→ **TASK ITEM**
From the records below, print exactly the lines starting at the one containing "(410, 110) = (724, 335): green" and ending at the one containing "(562, 224) = (728, 499): orange", ends included, and nothing else.
(Beginning of PROVIDED ENTRIES)
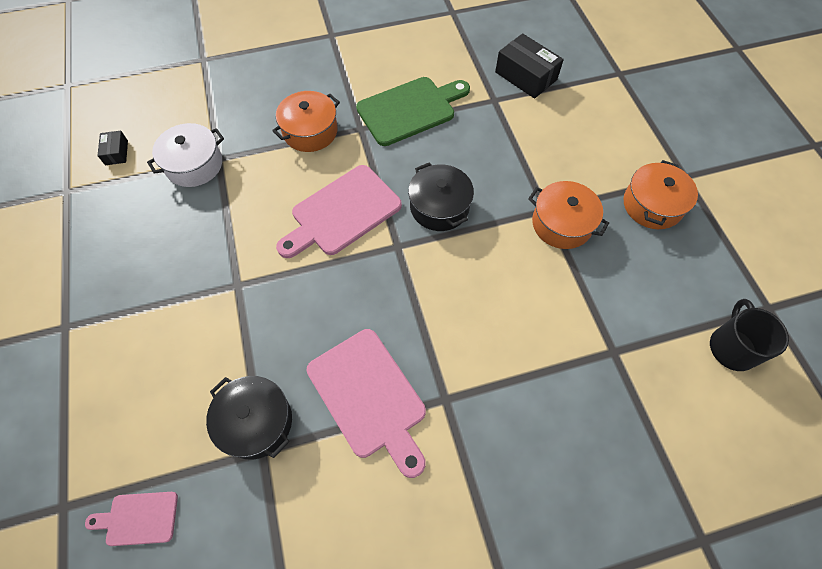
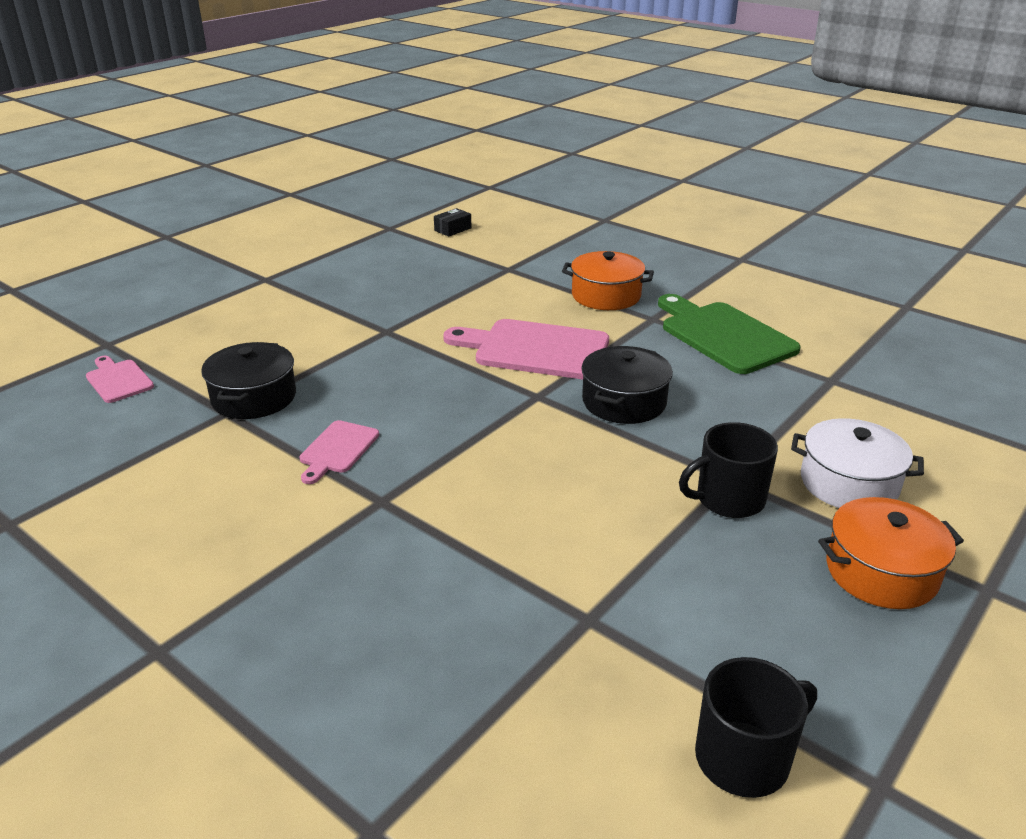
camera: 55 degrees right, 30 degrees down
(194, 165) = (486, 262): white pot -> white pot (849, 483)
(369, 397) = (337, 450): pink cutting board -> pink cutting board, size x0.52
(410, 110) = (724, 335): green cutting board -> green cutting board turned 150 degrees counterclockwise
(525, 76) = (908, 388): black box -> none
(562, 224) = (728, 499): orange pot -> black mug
(End of PROVIDED ENTRIES)
(Beginning of PROVIDED ENTRIES)
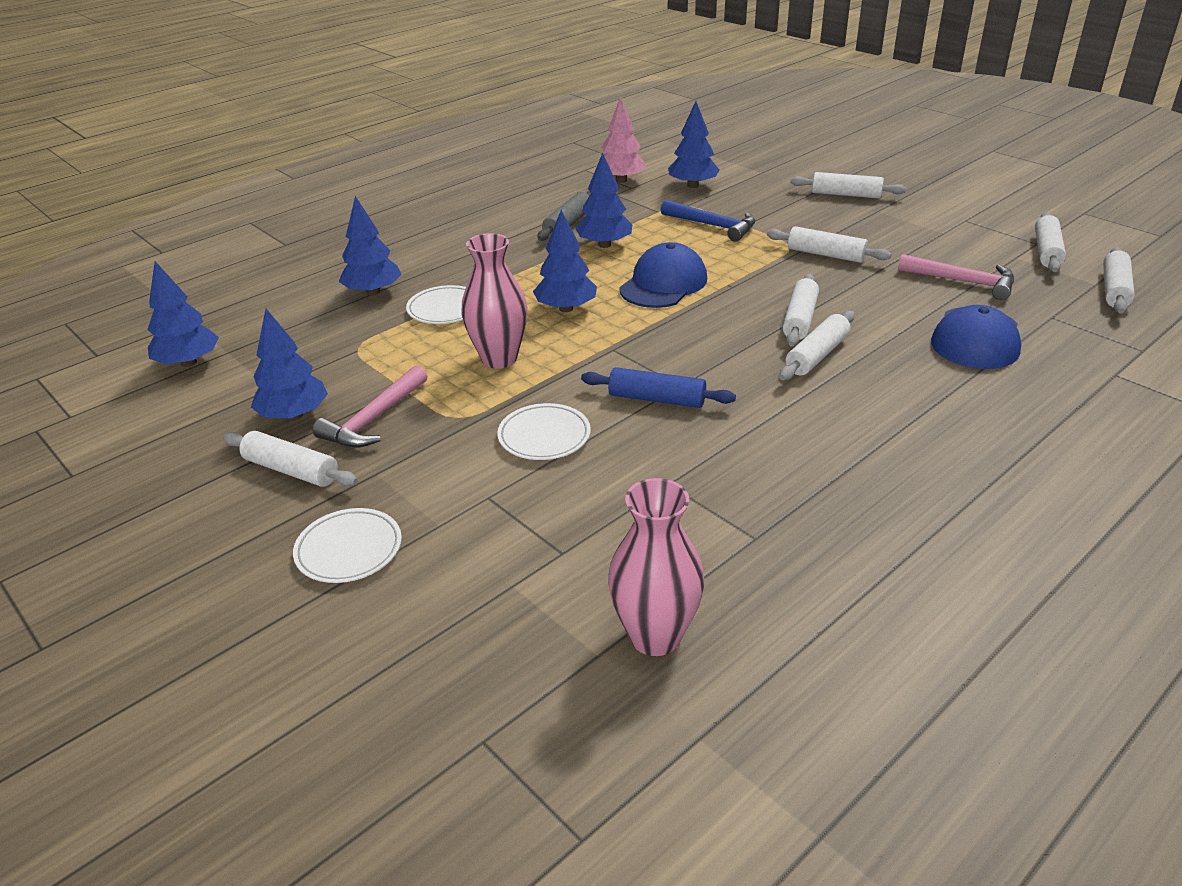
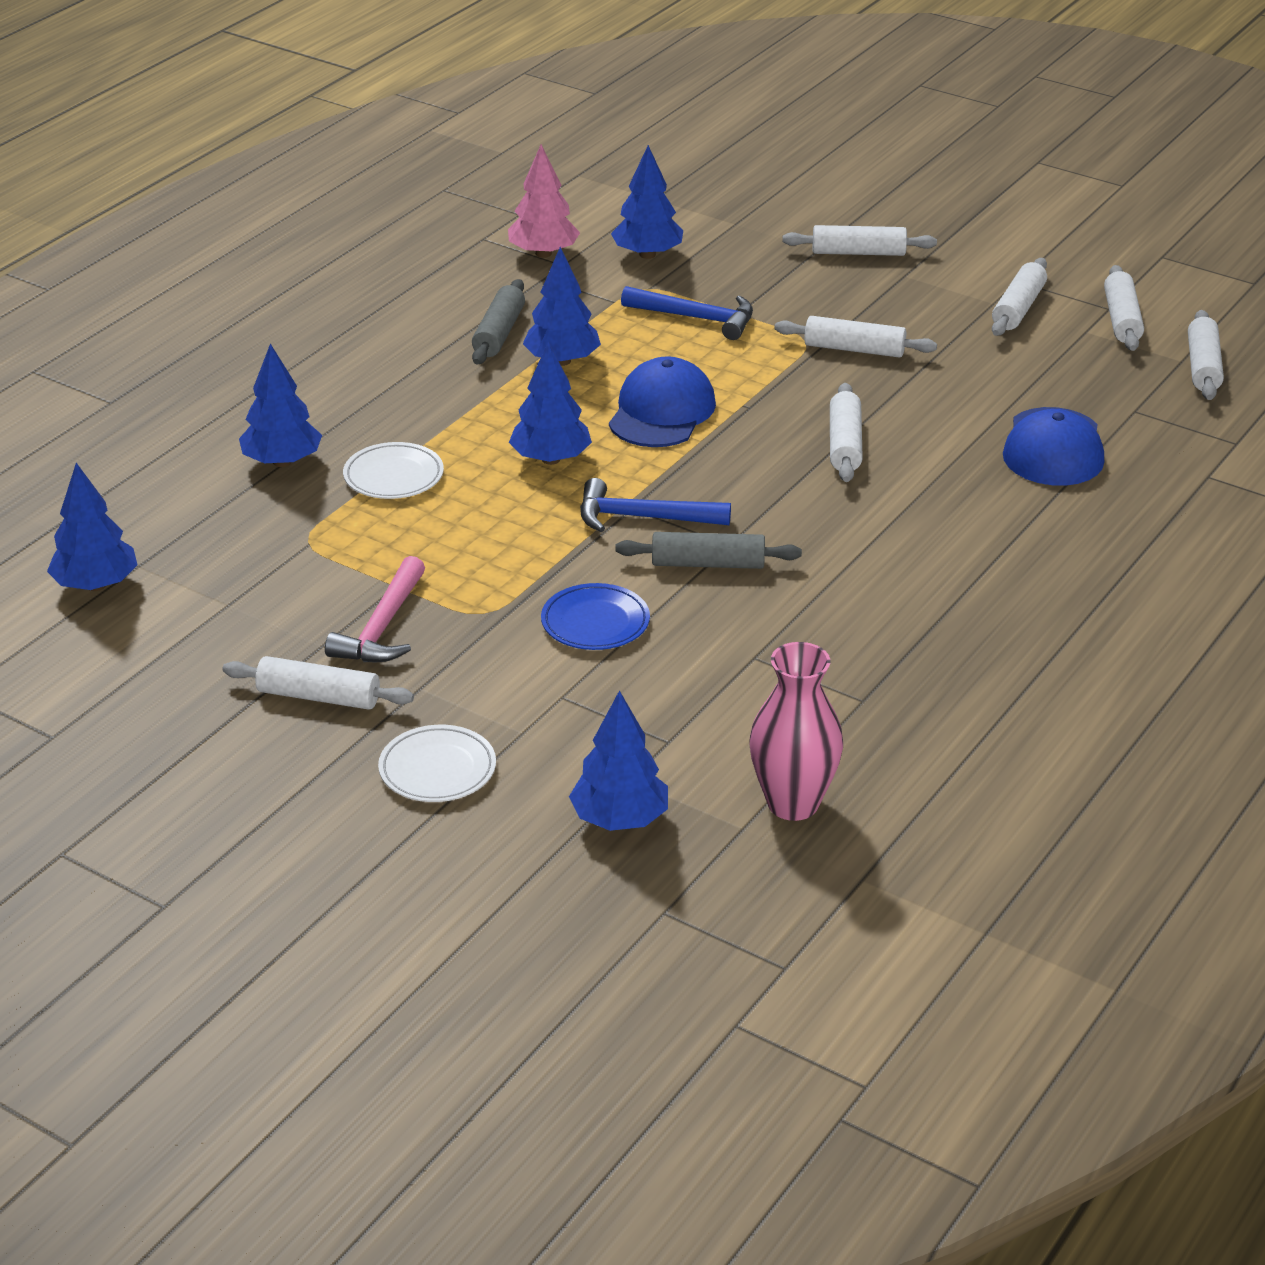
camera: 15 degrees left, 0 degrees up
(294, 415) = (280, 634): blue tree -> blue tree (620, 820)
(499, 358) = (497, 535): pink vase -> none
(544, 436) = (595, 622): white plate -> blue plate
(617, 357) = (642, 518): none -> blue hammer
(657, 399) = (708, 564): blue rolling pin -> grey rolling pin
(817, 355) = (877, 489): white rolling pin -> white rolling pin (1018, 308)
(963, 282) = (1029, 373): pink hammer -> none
(End of PROVIDED ENTRIES)
→ **REPLY**
(410, 110) = (724, 335): green cutting board -> green cutting board turned 150 degrees counterclockwise
(525, 76) = (908, 388): black box -> none
(562, 224) = (728, 499): orange pot -> black mug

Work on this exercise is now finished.